Task:
Output, word for word, the line that contains "RADIO2 pin MISO: D2 -> A0" and all lines after it in the records below, omitting pictures.

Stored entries
- - -

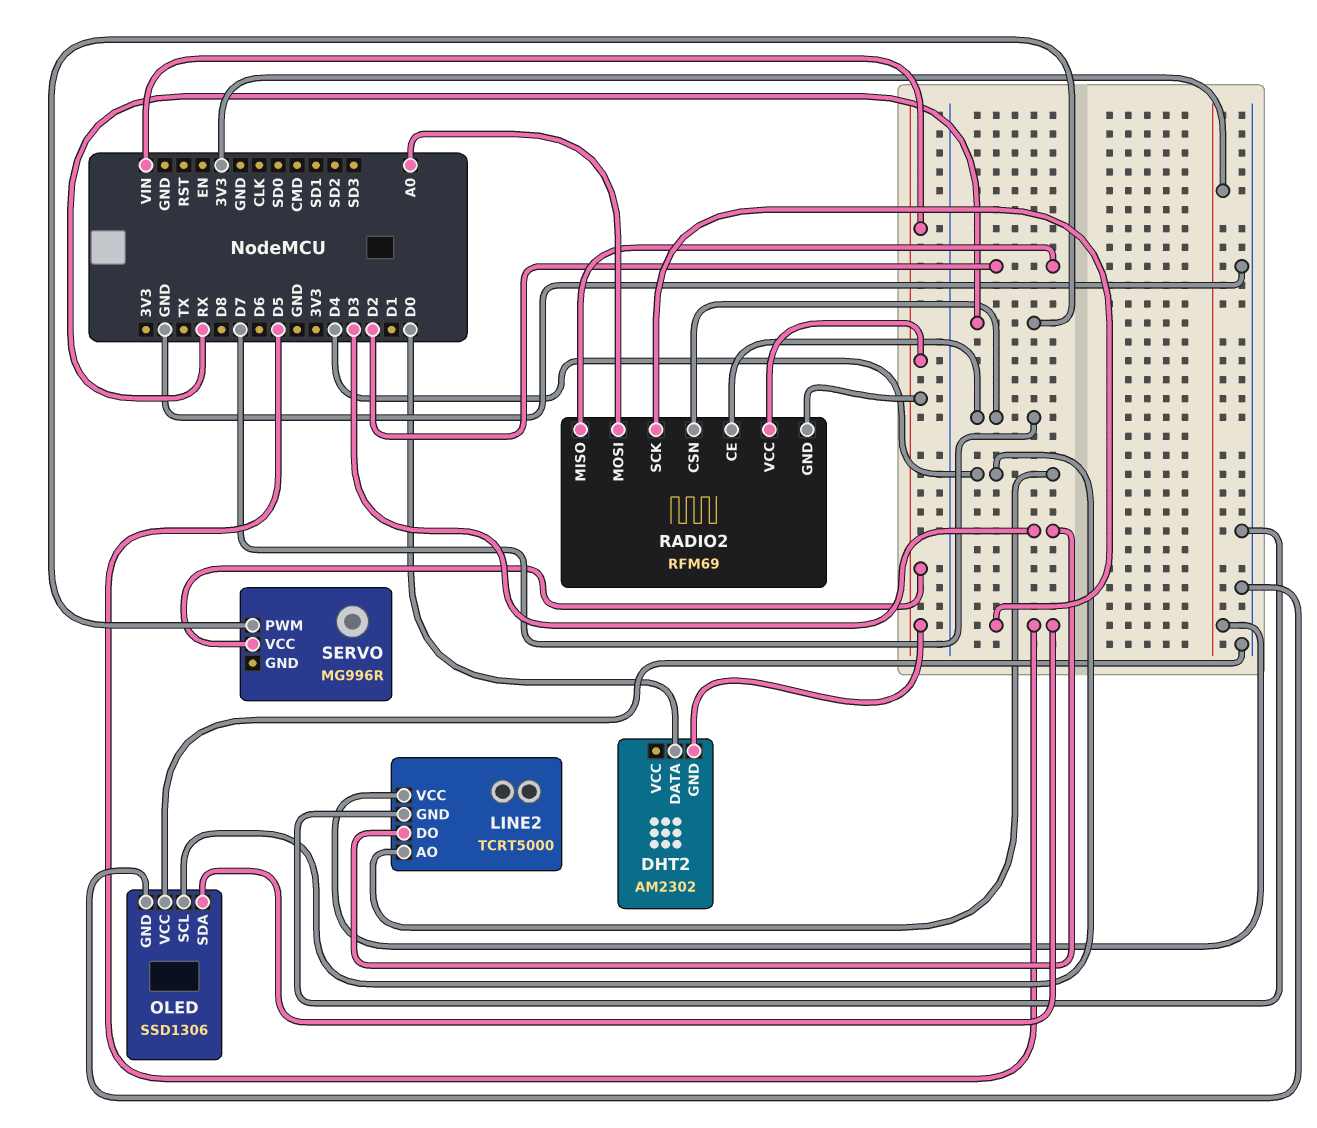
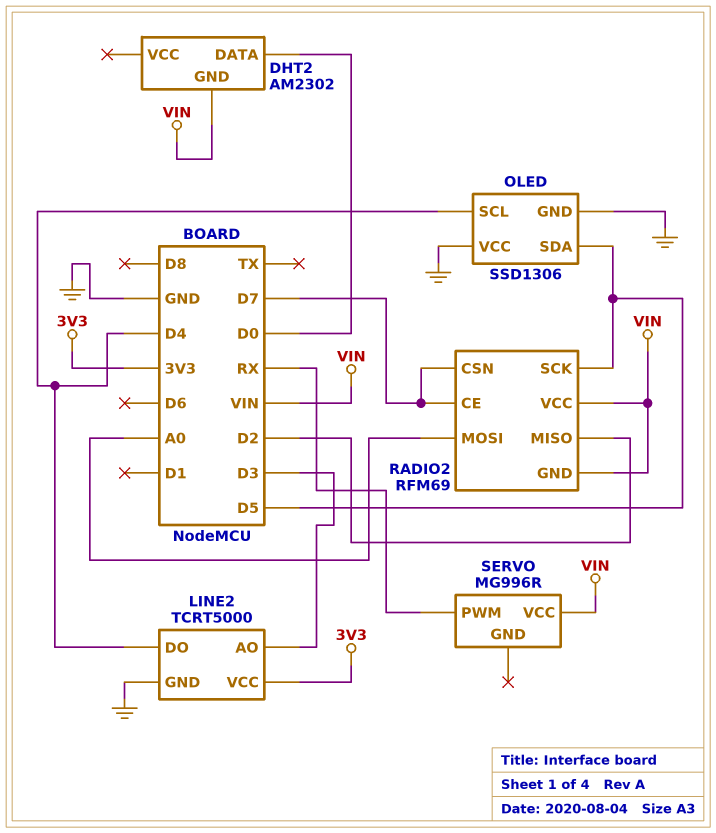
LINE2 pin AO: D4 -> D3
LINE2 pin DO: D3 -> D4

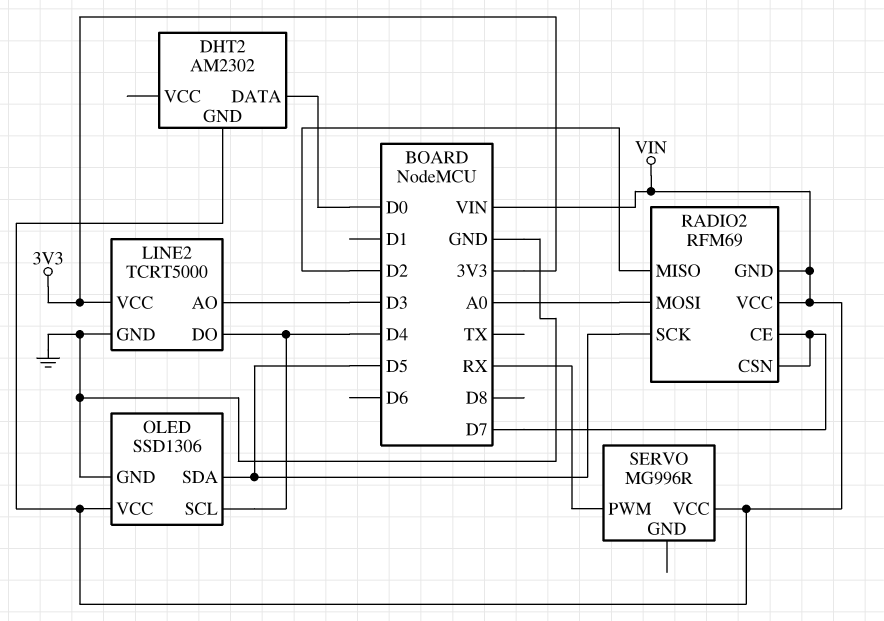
OLED pin VCC: GND -> VIN

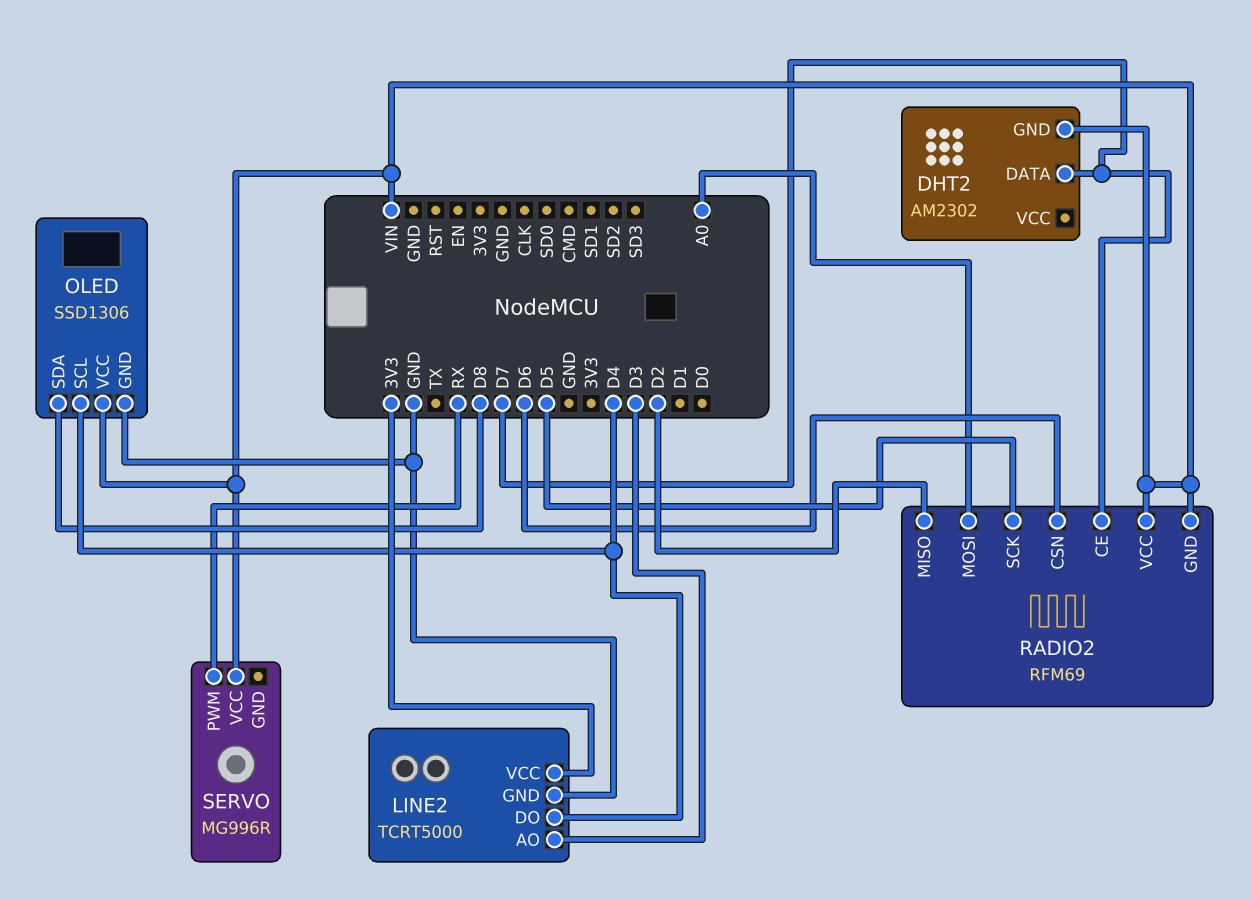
DHT2 pin DATA: D0 -> D7
OLED pin SDA: D5 -> D8
RADIO2 pin CSN: D7 -> D6

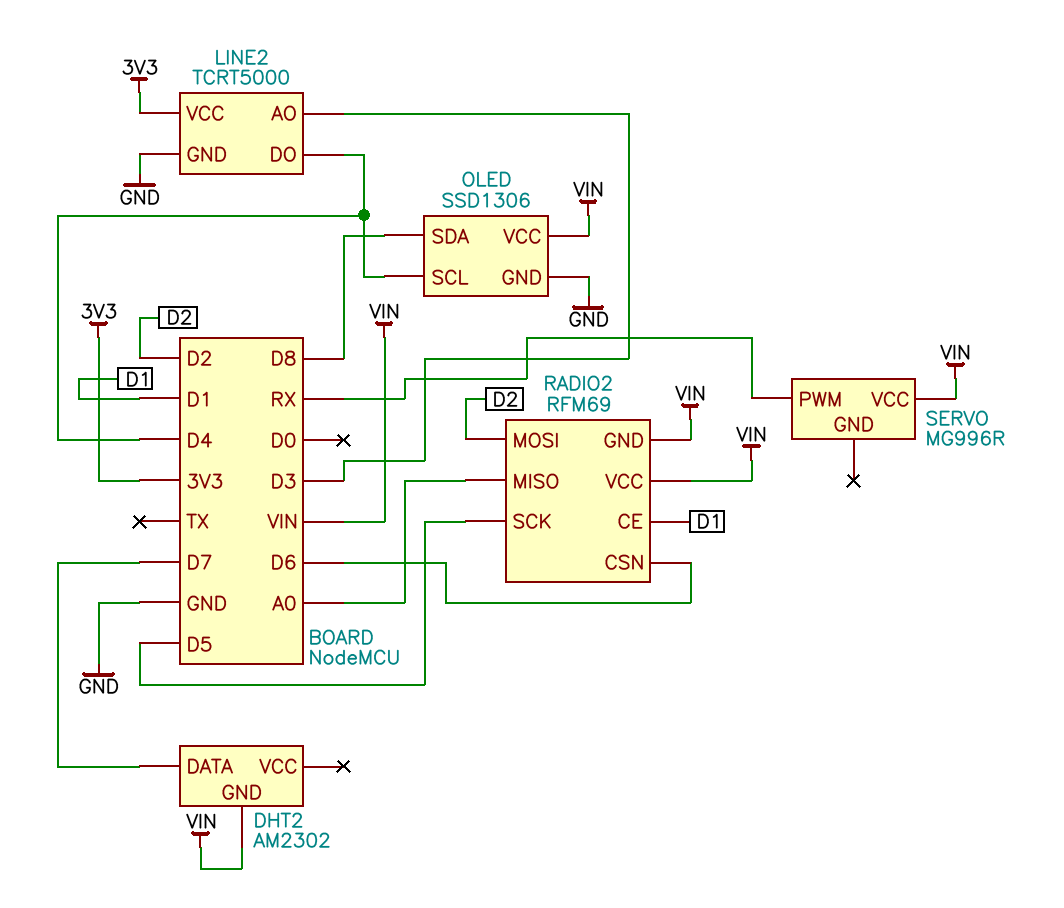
RADIO2 pin CE: D7 -> D1
RADIO2 pin MISO: D2 -> A0
RADIO2 pin MOSI: A0 -> D2

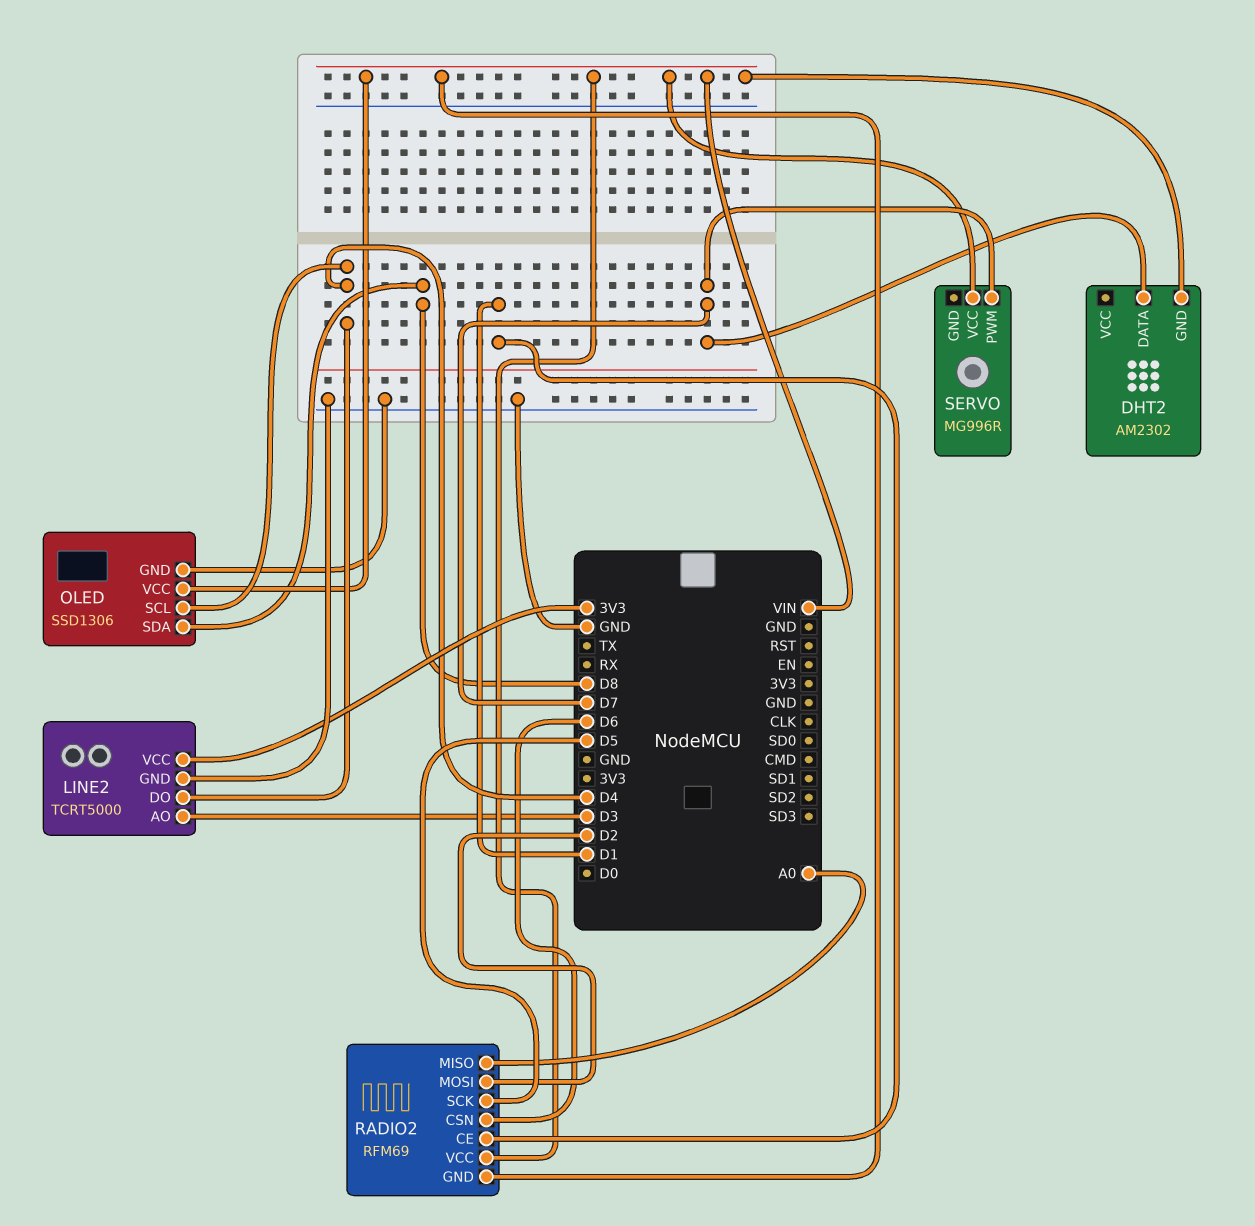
SERVO pin PWM: RX -> D7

- - -

Answer section:
RADIO2 pin MISO: D2 -> A0
RADIO2 pin MOSI: A0 -> D2

SERVO pin PWM: RX -> D7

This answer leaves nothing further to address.